--- PROVIDED DATA ---
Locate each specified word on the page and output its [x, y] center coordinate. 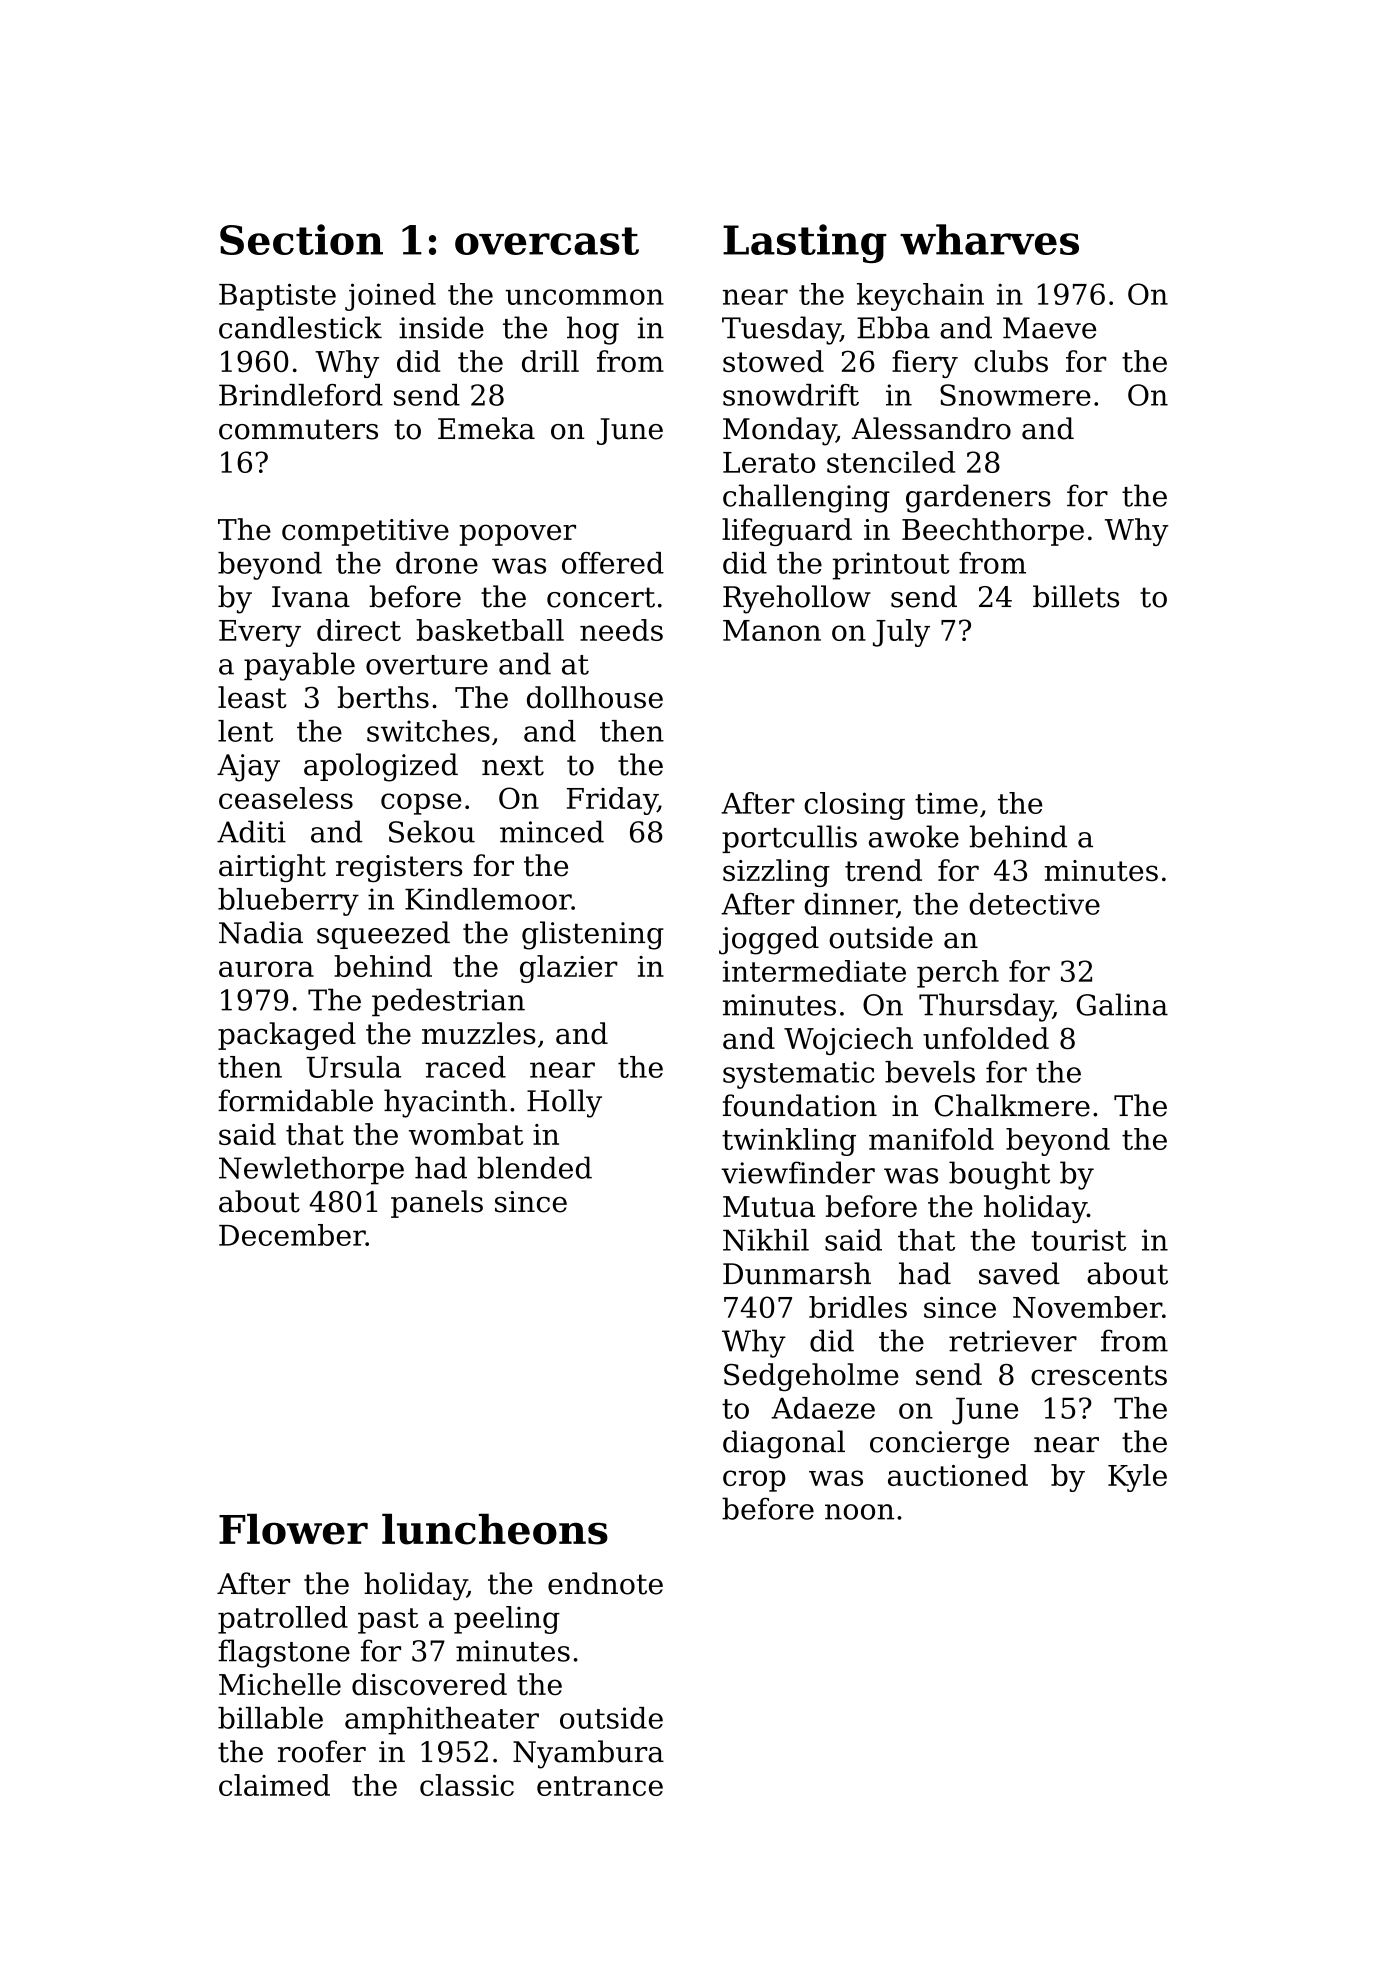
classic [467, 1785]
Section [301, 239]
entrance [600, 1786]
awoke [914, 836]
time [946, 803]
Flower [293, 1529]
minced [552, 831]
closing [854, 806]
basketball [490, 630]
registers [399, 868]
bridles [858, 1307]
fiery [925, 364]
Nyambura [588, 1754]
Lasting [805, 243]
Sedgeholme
---
--- PROVIDED DATA ---
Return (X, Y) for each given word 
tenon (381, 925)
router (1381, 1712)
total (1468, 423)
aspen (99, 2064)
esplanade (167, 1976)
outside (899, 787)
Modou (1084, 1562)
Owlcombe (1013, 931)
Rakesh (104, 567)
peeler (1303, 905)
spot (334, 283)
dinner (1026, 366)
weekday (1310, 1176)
---
» TASK TO CARRY OUT
Rewrite the material as a Markdown table with the columns Row and Line, one line of material per row, with blank lines omitted. Begin at the line that contains "Return (X, Y) for each given word" and stop after the line that contains "weekday (1310, 1176)".

» REPLY
| Row | Line |
|---|---|
| 1 | Return (X, Y) for each given word  |
| 2 | tenon (381, 925) |
| 3 | router (1381, 1712) |
| 4 | total (1468, 423) |
| 5 | aspen (99, 2064) |
| 6 | esplanade (167, 1976) |
| 7 | outside (899, 787) |
| 8 | Modou (1084, 1562) |
| 9 | Owlcombe (1013, 931) |
| 10 | Rakesh (104, 567) |
| 11 | peeler (1303, 905) |
| 12 | spot (334, 283) |
| 13 | dinner (1026, 366) |
| 14 | weekday (1310, 1176) |